- _EXERCISE DESCRIPTION_
Drop the pictures from the entries below, then reproduce the rest exactly.

- _Stored items_
========================================================================

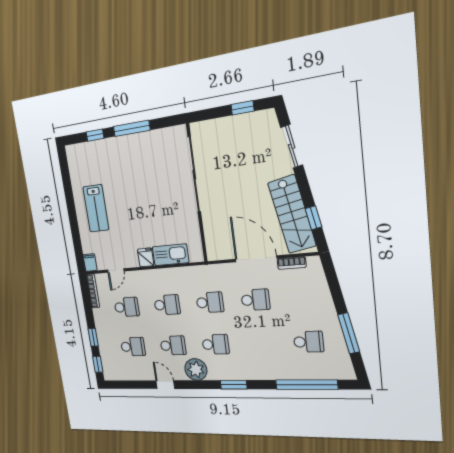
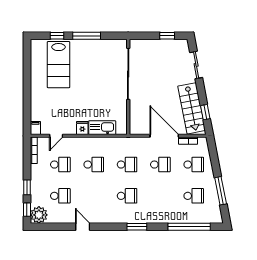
lab bench: (96, 208) -> (58, 65), moved, width x1.36, depth x1.39
school desk: (173, 345) -> (194, 165), moved
plant: (196, 369) -> (39, 215), moved

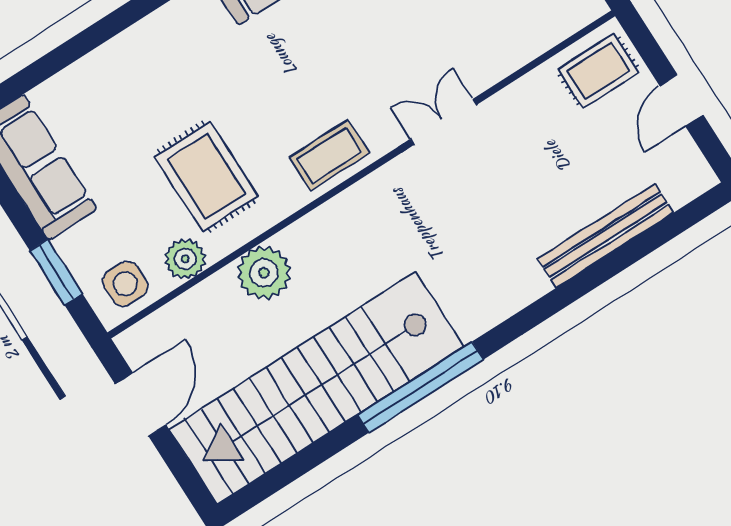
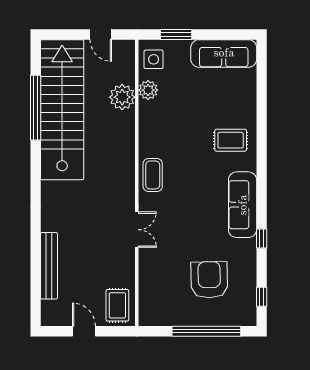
rug: (206, 176) -> (231, 140), moved, width x0.73, depth x0.70
plant: (264, 273) -> (122, 97), moved
window: (420, 387) -> (36, 108), moved
door: (141, 405) -> (101, 34), width x0.73

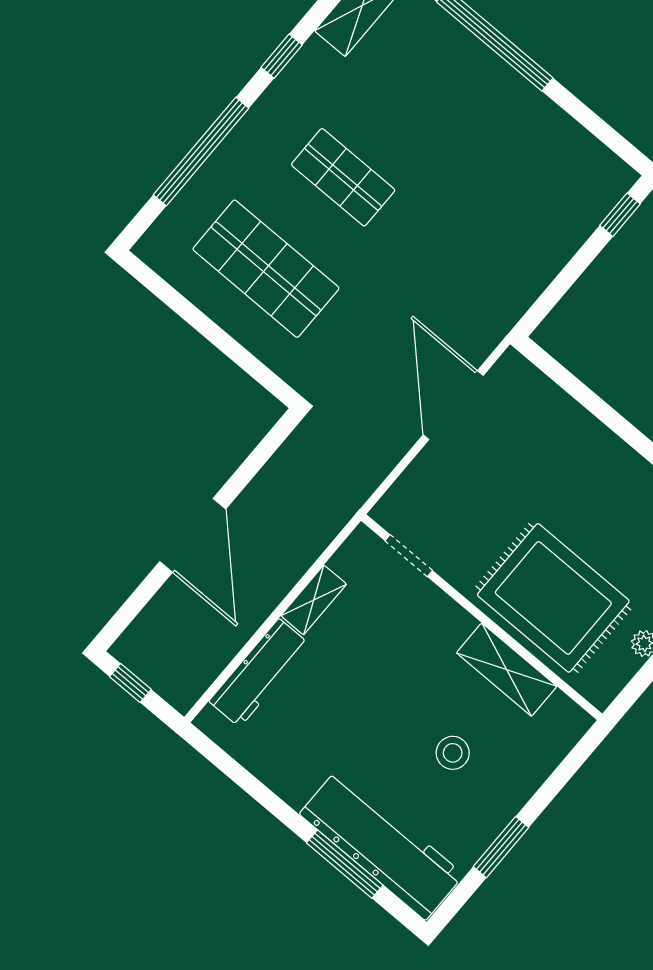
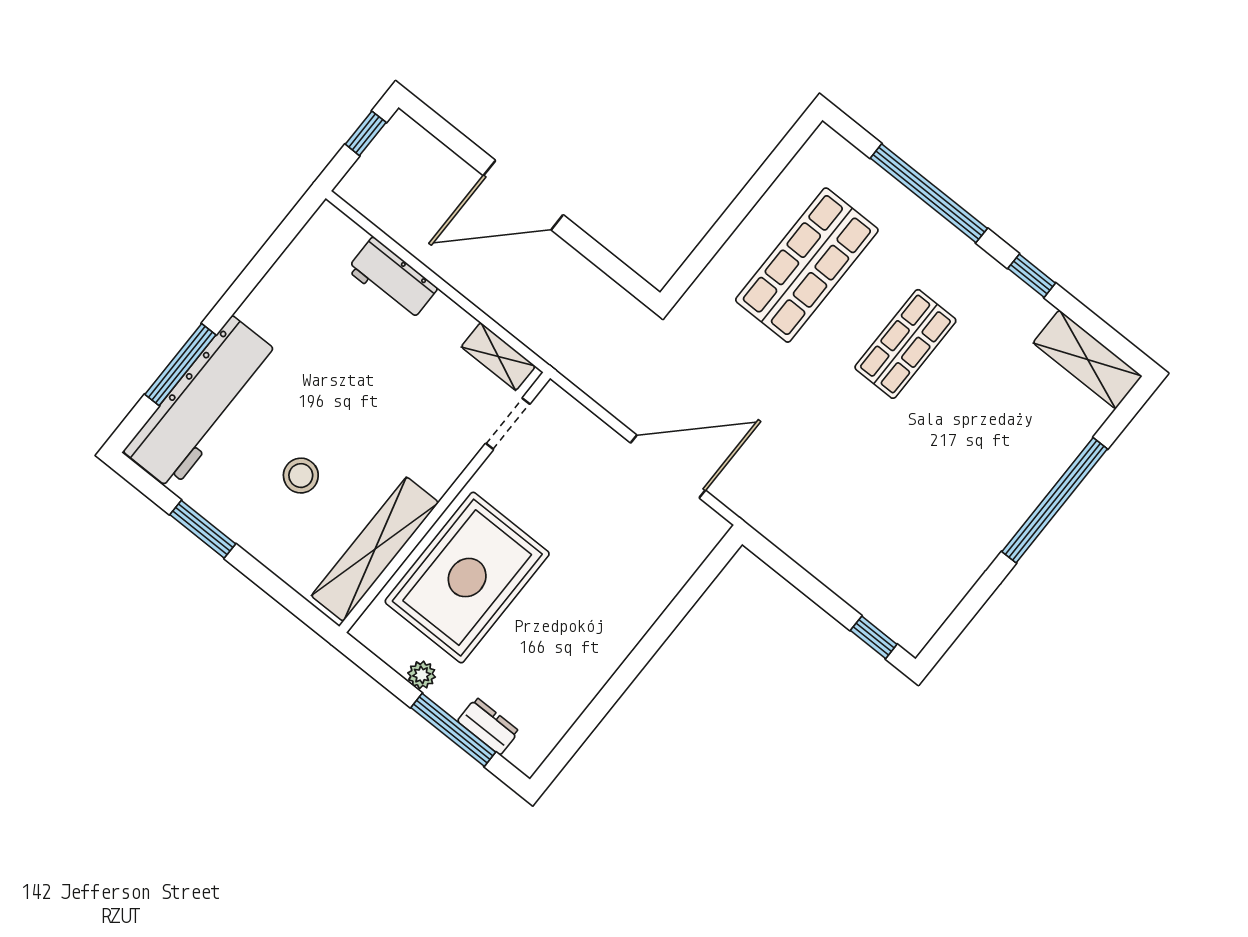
shelving: (314, 600) -> (498, 356), moved
shelving: (507, 670) -> (375, 549), width x1.47
workbench: (259, 673) -> (392, 279), width x0.73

========================================================================

- _EXERCISE OUTPUT_
lab bench: (96, 208) -> (58, 65), moved, width x1.36, depth x1.39
school desk: (173, 345) -> (194, 165), moved
plant: (196, 369) -> (39, 215), moved

rug: (206, 176) -> (231, 140), moved, width x0.73, depth x0.70
plant: (264, 273) -> (122, 97), moved
window: (420, 387) -> (36, 108), moved
door: (141, 405) -> (101, 34), width x0.73

shelving: (314, 600) -> (498, 356), moved
shelving: (507, 670) -> (375, 549), width x1.47
workbench: (259, 673) -> (392, 279), width x0.73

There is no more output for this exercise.